#### [Instructions for the task]
List each line in the items below that contains the string "appoggiatura".

#### [Dataset]
● ● ● ●
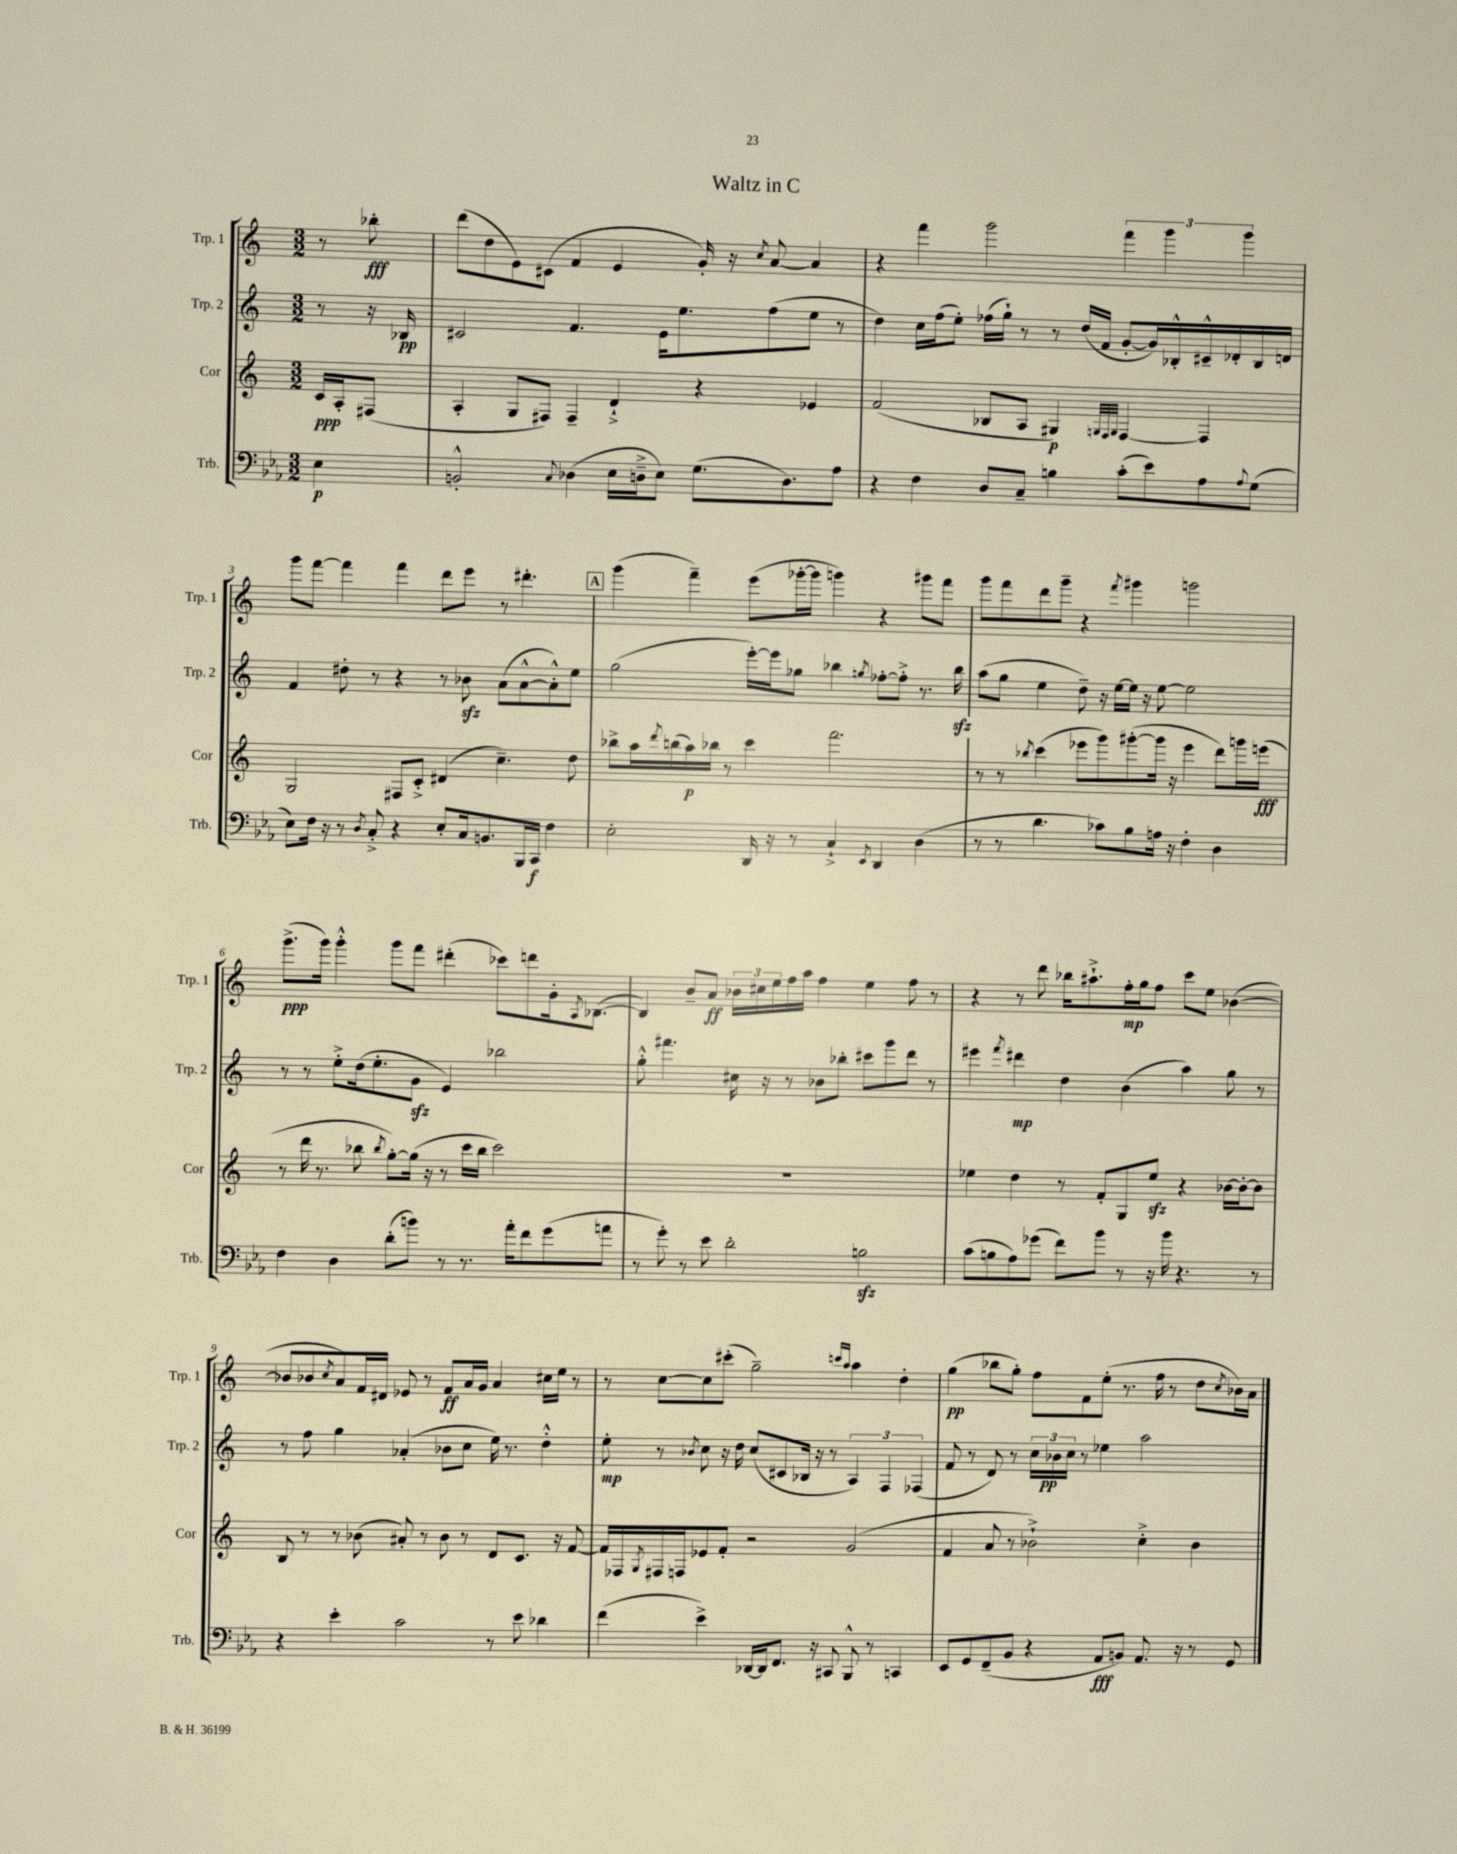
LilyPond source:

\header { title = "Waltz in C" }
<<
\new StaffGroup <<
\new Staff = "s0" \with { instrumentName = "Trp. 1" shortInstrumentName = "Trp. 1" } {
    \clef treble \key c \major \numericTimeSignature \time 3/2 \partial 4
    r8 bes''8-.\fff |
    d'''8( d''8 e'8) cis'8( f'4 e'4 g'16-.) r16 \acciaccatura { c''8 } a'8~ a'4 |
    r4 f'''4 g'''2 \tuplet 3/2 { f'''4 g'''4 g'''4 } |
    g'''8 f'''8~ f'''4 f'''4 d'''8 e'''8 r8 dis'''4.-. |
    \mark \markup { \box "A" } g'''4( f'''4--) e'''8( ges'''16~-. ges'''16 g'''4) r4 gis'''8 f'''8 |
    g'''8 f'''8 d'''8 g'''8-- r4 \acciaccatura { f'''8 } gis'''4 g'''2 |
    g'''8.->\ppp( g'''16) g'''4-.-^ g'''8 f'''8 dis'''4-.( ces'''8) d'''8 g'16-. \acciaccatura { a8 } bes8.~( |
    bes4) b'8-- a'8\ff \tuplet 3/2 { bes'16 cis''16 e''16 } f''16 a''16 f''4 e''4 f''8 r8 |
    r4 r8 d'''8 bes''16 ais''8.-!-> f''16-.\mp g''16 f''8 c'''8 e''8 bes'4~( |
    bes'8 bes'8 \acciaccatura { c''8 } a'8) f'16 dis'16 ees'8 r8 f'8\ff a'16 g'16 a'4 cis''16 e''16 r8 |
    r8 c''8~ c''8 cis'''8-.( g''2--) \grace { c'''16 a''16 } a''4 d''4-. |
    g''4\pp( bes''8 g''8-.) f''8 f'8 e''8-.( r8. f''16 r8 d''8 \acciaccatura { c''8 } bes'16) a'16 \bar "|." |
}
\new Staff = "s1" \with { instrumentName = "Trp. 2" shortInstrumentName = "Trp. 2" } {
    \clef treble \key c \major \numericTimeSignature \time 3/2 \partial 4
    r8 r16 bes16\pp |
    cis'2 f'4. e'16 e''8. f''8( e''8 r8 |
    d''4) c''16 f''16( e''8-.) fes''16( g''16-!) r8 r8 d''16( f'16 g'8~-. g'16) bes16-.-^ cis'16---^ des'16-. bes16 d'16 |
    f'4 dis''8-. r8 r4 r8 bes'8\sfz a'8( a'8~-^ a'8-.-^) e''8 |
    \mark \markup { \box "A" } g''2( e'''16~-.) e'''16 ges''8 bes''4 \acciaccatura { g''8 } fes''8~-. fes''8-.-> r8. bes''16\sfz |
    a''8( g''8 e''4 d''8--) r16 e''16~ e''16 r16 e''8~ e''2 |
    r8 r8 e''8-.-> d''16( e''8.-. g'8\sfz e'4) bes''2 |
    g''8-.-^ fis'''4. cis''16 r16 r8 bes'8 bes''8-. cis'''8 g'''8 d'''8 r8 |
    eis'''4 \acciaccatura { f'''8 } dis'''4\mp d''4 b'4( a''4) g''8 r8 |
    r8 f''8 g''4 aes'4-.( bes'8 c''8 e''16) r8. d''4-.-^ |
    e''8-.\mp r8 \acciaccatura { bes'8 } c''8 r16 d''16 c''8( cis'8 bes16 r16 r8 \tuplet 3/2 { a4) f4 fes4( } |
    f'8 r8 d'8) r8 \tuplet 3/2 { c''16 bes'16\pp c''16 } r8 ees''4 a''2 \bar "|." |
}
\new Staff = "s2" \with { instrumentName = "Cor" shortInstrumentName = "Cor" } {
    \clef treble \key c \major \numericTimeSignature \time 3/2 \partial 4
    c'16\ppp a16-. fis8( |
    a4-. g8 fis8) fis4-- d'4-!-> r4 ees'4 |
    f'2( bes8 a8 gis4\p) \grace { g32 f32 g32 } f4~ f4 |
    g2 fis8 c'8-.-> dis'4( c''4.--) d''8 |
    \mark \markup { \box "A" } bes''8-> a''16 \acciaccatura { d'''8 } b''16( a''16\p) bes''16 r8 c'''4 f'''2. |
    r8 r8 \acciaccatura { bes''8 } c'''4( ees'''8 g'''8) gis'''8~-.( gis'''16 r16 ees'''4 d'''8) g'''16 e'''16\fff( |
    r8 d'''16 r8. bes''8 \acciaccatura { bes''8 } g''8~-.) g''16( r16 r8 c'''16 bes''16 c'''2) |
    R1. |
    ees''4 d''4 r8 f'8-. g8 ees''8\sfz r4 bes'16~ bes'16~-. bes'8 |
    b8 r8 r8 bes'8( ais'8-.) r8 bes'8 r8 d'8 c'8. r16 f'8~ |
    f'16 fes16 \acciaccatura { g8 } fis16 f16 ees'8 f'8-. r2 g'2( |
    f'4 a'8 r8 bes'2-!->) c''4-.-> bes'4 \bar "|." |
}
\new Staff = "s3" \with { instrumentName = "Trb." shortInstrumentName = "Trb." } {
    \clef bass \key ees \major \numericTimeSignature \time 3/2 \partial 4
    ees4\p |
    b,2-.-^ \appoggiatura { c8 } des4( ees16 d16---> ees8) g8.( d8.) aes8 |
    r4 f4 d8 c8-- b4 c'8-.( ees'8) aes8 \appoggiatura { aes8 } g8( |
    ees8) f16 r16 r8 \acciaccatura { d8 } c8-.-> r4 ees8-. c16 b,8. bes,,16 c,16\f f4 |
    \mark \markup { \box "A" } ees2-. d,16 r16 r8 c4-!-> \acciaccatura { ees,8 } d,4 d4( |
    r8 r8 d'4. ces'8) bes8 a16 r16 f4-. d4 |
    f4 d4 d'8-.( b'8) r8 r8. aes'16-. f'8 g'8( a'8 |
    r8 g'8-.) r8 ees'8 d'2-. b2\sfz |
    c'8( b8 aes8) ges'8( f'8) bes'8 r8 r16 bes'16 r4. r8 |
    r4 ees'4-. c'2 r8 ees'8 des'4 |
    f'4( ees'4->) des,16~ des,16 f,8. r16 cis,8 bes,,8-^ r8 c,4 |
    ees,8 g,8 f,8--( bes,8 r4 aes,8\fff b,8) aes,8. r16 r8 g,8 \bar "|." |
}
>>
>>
● ● ● ●
#### [Exercise output]
    b,2-.-^ \appoggiatura { c8 } des4( ees16 d16---> ees8) g8.( d8.) aes8 |
    r4 f4 d8 c8-- b4 c'8-.( ees'8) aes8 \appoggiatura { aes8 } g8( |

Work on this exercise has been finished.